### [YOUR ASSIGNMENT]
Every entry here needs to be repeated exactly.

---------- DATA PROVIDED ----------

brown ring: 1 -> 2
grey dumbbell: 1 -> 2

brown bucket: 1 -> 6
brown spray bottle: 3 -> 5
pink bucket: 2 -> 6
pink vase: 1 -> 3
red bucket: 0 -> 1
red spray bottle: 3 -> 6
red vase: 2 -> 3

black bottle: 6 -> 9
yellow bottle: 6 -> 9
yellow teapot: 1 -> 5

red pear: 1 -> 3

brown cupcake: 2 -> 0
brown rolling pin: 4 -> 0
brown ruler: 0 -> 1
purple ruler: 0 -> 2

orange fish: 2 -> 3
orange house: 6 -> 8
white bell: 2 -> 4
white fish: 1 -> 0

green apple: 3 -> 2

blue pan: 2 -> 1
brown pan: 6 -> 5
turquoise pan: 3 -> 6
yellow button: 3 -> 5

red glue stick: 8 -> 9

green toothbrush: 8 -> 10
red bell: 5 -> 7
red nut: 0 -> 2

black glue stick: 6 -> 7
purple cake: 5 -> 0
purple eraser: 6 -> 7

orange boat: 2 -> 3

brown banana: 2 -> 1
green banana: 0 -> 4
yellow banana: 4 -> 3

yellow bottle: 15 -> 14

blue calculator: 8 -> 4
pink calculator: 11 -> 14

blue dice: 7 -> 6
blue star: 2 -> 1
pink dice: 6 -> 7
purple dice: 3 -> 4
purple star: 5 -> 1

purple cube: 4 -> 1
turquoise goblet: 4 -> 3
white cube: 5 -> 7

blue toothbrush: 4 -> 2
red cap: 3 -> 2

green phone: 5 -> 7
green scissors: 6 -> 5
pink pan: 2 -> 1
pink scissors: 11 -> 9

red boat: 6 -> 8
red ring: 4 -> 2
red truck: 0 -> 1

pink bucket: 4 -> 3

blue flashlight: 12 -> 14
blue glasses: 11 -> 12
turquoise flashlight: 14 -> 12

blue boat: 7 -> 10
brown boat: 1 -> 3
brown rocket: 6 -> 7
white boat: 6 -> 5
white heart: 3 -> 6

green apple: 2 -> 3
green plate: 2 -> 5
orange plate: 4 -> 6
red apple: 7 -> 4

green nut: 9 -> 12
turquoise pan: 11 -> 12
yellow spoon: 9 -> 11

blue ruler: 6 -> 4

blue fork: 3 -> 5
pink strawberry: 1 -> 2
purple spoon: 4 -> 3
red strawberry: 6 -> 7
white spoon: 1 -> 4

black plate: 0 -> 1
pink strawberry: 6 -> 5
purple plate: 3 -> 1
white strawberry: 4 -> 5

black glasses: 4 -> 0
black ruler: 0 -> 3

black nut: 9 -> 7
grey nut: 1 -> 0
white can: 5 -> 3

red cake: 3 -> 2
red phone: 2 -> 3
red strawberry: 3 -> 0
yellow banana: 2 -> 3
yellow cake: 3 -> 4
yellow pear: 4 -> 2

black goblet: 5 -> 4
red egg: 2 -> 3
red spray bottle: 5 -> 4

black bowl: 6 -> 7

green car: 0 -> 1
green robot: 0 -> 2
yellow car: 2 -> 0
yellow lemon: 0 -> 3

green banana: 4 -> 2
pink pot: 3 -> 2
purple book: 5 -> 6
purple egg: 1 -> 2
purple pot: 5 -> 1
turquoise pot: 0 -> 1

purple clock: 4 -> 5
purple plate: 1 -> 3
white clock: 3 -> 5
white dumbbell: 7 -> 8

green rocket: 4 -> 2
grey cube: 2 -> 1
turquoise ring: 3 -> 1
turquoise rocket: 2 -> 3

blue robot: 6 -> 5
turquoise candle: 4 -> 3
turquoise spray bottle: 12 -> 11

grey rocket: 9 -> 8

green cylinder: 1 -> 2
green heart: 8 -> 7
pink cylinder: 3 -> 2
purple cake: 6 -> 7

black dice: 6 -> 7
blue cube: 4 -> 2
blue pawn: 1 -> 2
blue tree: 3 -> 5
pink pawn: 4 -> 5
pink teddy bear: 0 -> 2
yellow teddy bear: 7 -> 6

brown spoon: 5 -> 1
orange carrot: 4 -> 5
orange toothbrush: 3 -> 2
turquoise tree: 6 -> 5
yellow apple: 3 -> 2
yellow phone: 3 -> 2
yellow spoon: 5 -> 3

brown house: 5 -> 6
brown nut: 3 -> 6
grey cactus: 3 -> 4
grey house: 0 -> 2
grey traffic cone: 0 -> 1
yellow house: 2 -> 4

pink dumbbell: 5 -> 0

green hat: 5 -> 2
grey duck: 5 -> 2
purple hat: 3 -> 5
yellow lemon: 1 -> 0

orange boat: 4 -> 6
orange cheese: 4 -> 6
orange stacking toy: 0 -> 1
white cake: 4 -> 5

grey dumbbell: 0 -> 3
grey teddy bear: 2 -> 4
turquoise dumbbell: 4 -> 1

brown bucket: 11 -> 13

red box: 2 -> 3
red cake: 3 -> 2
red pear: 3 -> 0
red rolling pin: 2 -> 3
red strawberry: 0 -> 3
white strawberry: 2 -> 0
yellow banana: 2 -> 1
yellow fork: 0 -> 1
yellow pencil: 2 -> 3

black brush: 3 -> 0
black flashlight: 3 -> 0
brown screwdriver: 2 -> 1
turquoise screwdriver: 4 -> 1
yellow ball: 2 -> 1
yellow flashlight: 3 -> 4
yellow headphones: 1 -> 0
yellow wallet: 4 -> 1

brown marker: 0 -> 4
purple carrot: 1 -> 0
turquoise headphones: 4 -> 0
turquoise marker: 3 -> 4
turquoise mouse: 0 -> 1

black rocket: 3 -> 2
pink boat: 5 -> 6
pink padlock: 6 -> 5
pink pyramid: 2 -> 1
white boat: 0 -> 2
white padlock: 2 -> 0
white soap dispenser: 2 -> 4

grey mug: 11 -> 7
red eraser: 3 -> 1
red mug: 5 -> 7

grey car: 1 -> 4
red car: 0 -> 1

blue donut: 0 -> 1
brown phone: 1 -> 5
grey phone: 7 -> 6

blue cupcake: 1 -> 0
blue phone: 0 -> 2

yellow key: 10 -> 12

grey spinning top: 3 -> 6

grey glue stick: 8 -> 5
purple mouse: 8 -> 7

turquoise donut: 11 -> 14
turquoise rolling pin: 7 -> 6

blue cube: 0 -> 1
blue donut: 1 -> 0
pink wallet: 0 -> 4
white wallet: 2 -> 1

----------

### [ANSWER]
brown ring: 1 -> 2
grey dumbbell: 1 -> 2

brown bucket: 1 -> 6
brown spray bottle: 3 -> 5
pink bucket: 2 -> 6
pink vase: 1 -> 3
red bucket: 0 -> 1
red spray bottle: 3 -> 6
red vase: 2 -> 3

black bottle: 6 -> 9
yellow bottle: 6 -> 9
yellow teapot: 1 -> 5

red pear: 1 -> 3

brown cupcake: 2 -> 0
brown rolling pin: 4 -> 0
brown ruler: 0 -> 1
purple ruler: 0 -> 2

orange fish: 2 -> 3
orange house: 6 -> 8
white bell: 2 -> 4
white fish: 1 -> 0

green apple: 3 -> 2

blue pan: 2 -> 1
brown pan: 6 -> 5
turquoise pan: 3 -> 6
yellow button: 3 -> 5

red glue stick: 8 -> 9

green toothbrush: 8 -> 10
red bell: 5 -> 7
red nut: 0 -> 2

black glue stick: 6 -> 7
purple cake: 5 -> 0
purple eraser: 6 -> 7

orange boat: 2 -> 3

brown banana: 2 -> 1
green banana: 0 -> 4
yellow banana: 4 -> 3

yellow bottle: 15 -> 14

blue calculator: 8 -> 4
pink calculator: 11 -> 14

blue dice: 7 -> 6
blue star: 2 -> 1
pink dice: 6 -> 7
purple dice: 3 -> 4
purple star: 5 -> 1

purple cube: 4 -> 1
turquoise goblet: 4 -> 3
white cube: 5 -> 7

blue toothbrush: 4 -> 2
red cap: 3 -> 2

green phone: 5 -> 7
green scissors: 6 -> 5
pink pan: 2 -> 1
pink scissors: 11 -> 9

red boat: 6 -> 8
red ring: 4 -> 2
red truck: 0 -> 1

pink bucket: 4 -> 3

blue flashlight: 12 -> 14
blue glasses: 11 -> 12
turquoise flashlight: 14 -> 12

blue boat: 7 -> 10
brown boat: 1 -> 3
brown rocket: 6 -> 7
white boat: 6 -> 5
white heart: 3 -> 6

green apple: 2 -> 3
green plate: 2 -> 5
orange plate: 4 -> 6
red apple: 7 -> 4

green nut: 9 -> 12
turquoise pan: 11 -> 12
yellow spoon: 9 -> 11

blue ruler: 6 -> 4

blue fork: 3 -> 5
pink strawberry: 1 -> 2
purple spoon: 4 -> 3
red strawberry: 6 -> 7
white spoon: 1 -> 4

black plate: 0 -> 1
pink strawberry: 6 -> 5
purple plate: 3 -> 1
white strawberry: 4 -> 5

black glasses: 4 -> 0
black ruler: 0 -> 3

black nut: 9 -> 7
grey nut: 1 -> 0
white can: 5 -> 3

red cake: 3 -> 2
red phone: 2 -> 3
red strawberry: 3 -> 0
yellow banana: 2 -> 3
yellow cake: 3 -> 4
yellow pear: 4 -> 2

black goblet: 5 -> 4
red egg: 2 -> 3
red spray bottle: 5 -> 4

black bowl: 6 -> 7

green car: 0 -> 1
green robot: 0 -> 2
yellow car: 2 -> 0
yellow lemon: 0 -> 3

green banana: 4 -> 2
pink pot: 3 -> 2
purple book: 5 -> 6
purple egg: 1 -> 2
purple pot: 5 -> 1
turquoise pot: 0 -> 1

purple clock: 4 -> 5
purple plate: 1 -> 3
white clock: 3 -> 5
white dumbbell: 7 -> 8

green rocket: 4 -> 2
grey cube: 2 -> 1
turquoise ring: 3 -> 1
turquoise rocket: 2 -> 3

blue robot: 6 -> 5
turquoise candle: 4 -> 3
turquoise spray bottle: 12 -> 11

grey rocket: 9 -> 8

green cylinder: 1 -> 2
green heart: 8 -> 7
pink cylinder: 3 -> 2
purple cake: 6 -> 7

black dice: 6 -> 7
blue cube: 4 -> 2
blue pawn: 1 -> 2
blue tree: 3 -> 5
pink pawn: 4 -> 5
pink teddy bear: 0 -> 2
yellow teddy bear: 7 -> 6

brown spoon: 5 -> 1
orange carrot: 4 -> 5
orange toothbrush: 3 -> 2
turquoise tree: 6 -> 5
yellow apple: 3 -> 2
yellow phone: 3 -> 2
yellow spoon: 5 -> 3

brown house: 5 -> 6
brown nut: 3 -> 6
grey cactus: 3 -> 4
grey house: 0 -> 2
grey traffic cone: 0 -> 1
yellow house: 2 -> 4

pink dumbbell: 5 -> 0

green hat: 5 -> 2
grey duck: 5 -> 2
purple hat: 3 -> 5
yellow lemon: 1 -> 0

orange boat: 4 -> 6
orange cheese: 4 -> 6
orange stacking toy: 0 -> 1
white cake: 4 -> 5

grey dumbbell: 0 -> 3
grey teddy bear: 2 -> 4
turquoise dumbbell: 4 -> 1

brown bucket: 11 -> 13

red box: 2 -> 3
red cake: 3 -> 2
red pear: 3 -> 0
red rolling pin: 2 -> 3
red strawberry: 0 -> 3
white strawberry: 2 -> 0
yellow banana: 2 -> 1
yellow fork: 0 -> 1
yellow pencil: 2 -> 3

black brush: 3 -> 0
black flashlight: 3 -> 0
brown screwdriver: 2 -> 1
turquoise screwdriver: 4 -> 1
yellow ball: 2 -> 1
yellow flashlight: 3 -> 4
yellow headphones: 1 -> 0
yellow wallet: 4 -> 1

brown marker: 0 -> 4
purple carrot: 1 -> 0
turquoise headphones: 4 -> 0
turquoise marker: 3 -> 4
turquoise mouse: 0 -> 1

black rocket: 3 -> 2
pink boat: 5 -> 6
pink padlock: 6 -> 5
pink pyramid: 2 -> 1
white boat: 0 -> 2
white padlock: 2 -> 0
white soap dispenser: 2 -> 4

grey mug: 11 -> 7
red eraser: 3 -> 1
red mug: 5 -> 7

grey car: 1 -> 4
red car: 0 -> 1

blue donut: 0 -> 1
brown phone: 1 -> 5
grey phone: 7 -> 6

blue cupcake: 1 -> 0
blue phone: 0 -> 2

yellow key: 10 -> 12

grey spinning top: 3 -> 6

grey glue stick: 8 -> 5
purple mouse: 8 -> 7

turquoise donut: 11 -> 14
turquoise rolling pin: 7 -> 6

blue cube: 0 -> 1
blue donut: 1 -> 0
pink wallet: 0 -> 4
white wallet: 2 -> 1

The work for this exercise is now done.